EXERCISE OBJECTIVE
Would you return exactly the lines from the top of the data below through the one containing "- recolor: assiette", leaving out the pictures?

SUPPLIED DATA
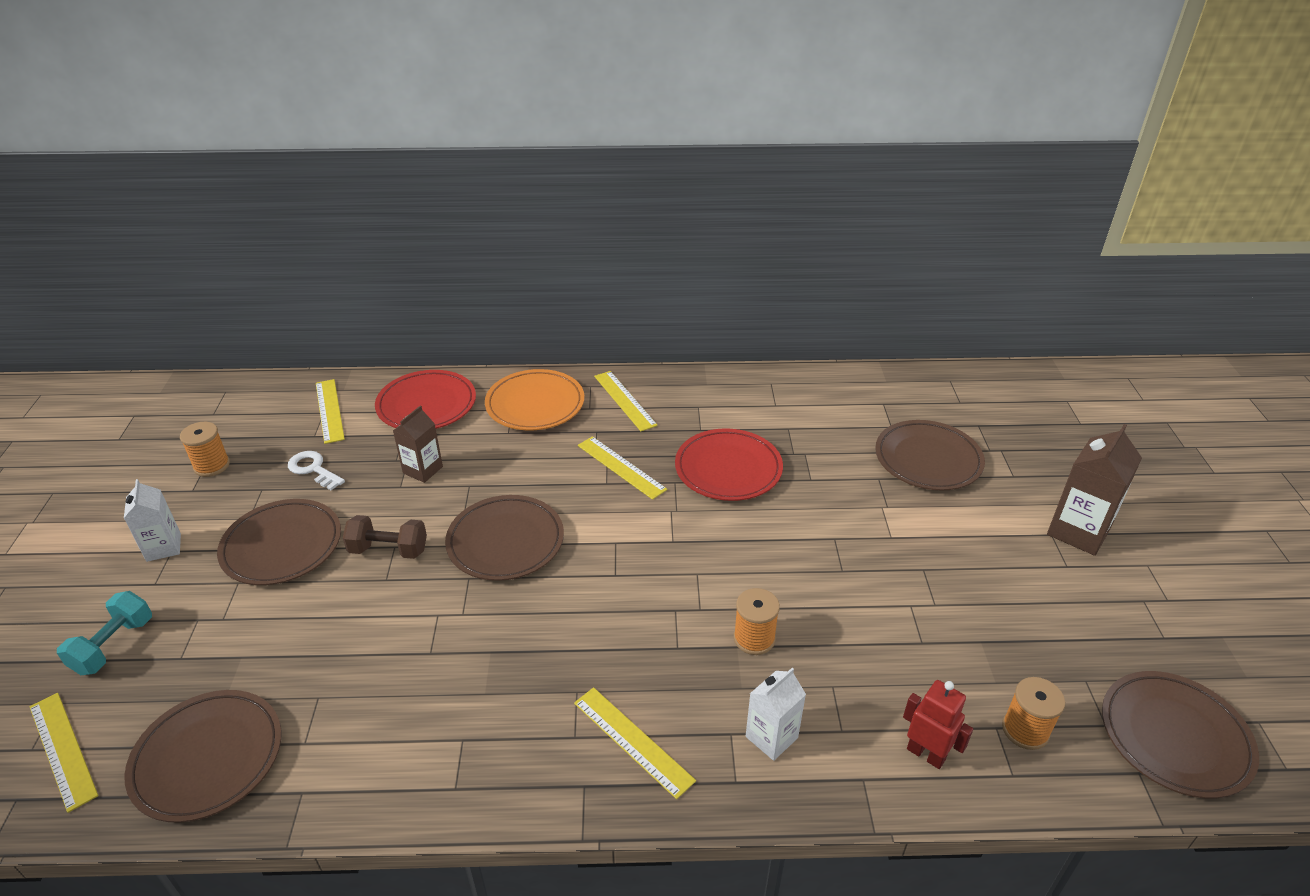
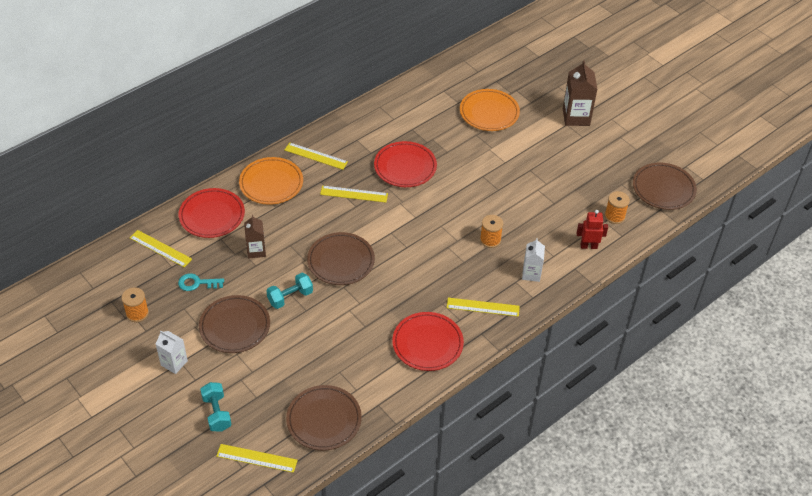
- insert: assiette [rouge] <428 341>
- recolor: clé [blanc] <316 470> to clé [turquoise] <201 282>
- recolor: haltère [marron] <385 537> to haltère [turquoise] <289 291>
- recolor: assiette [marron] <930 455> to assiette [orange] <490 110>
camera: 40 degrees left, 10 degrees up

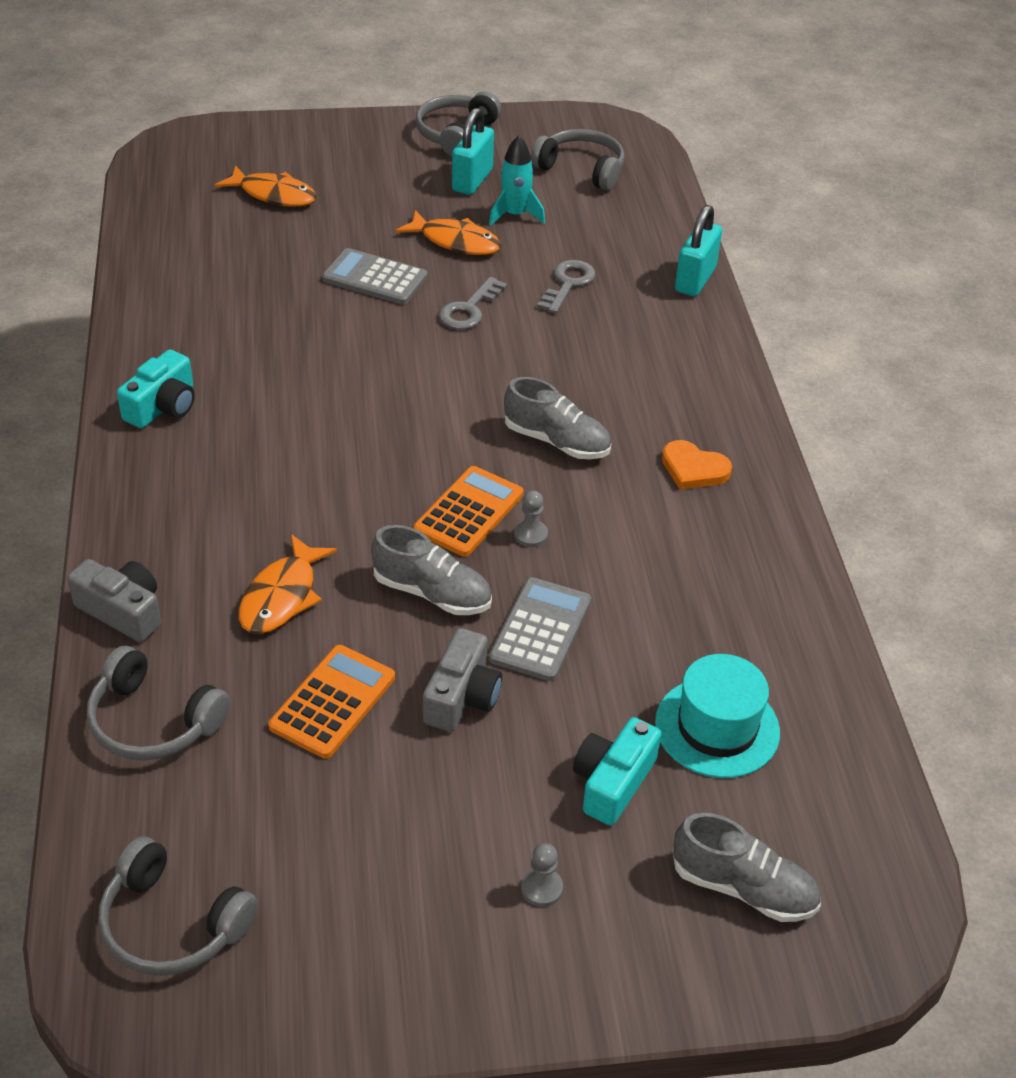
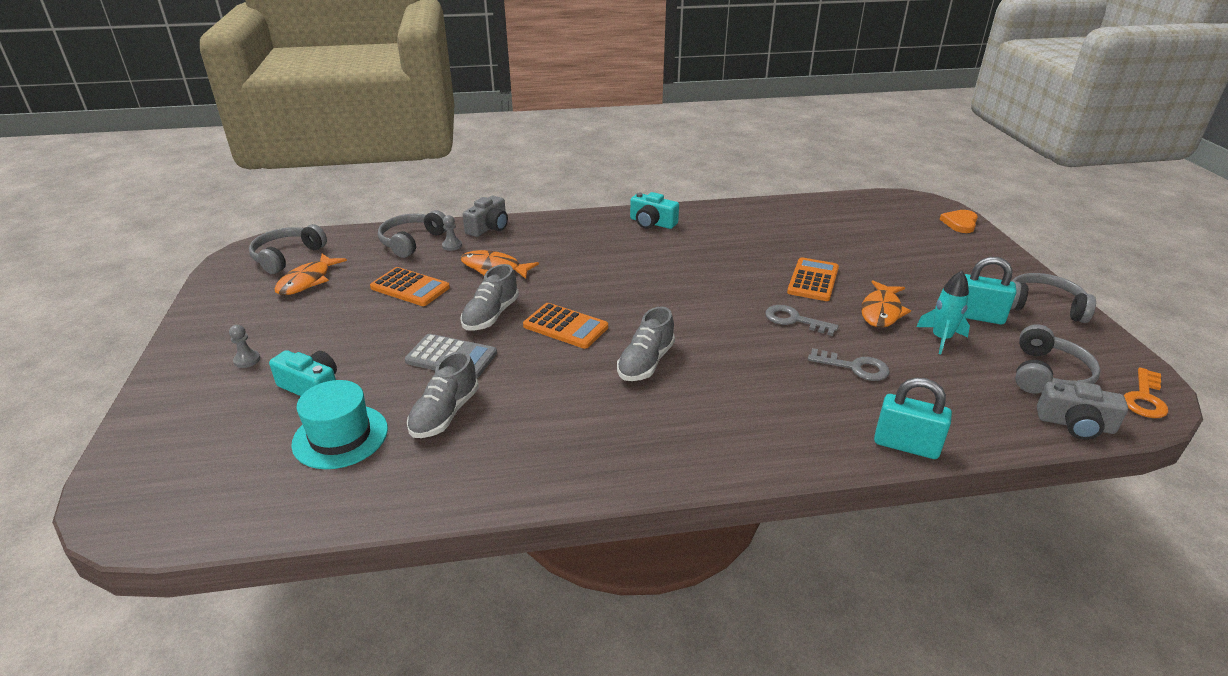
- insert: clé [orange] <1146 392>
- move: poisson [orange] <266 185> to <311 274>
- move: appareil photo [gris] <462 680> to <1082 411>
- move: pion [gris] <531 519> to <452 233>
- move: cœur [orange] <697 465> to <959 221>
- move: chaussure [gris] <747 867> to <443 394>
- recolor: calculatrice [gris] <375 276> to calculatrice [orange] <813 279>
camera: 90 degrees right, 10 degrees down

SOLUTION FOR THIS PROBLEM
- insert: assiette [rouge] <428 341>
- recolor: clé [blanc] <316 470> to clé [turquoise] <201 282>
- recolor: haltère [marron] <385 537> to haltère [turquoise] <289 291>
- recolor: assiette [marron] <930 455> to assiette [orange] <490 110>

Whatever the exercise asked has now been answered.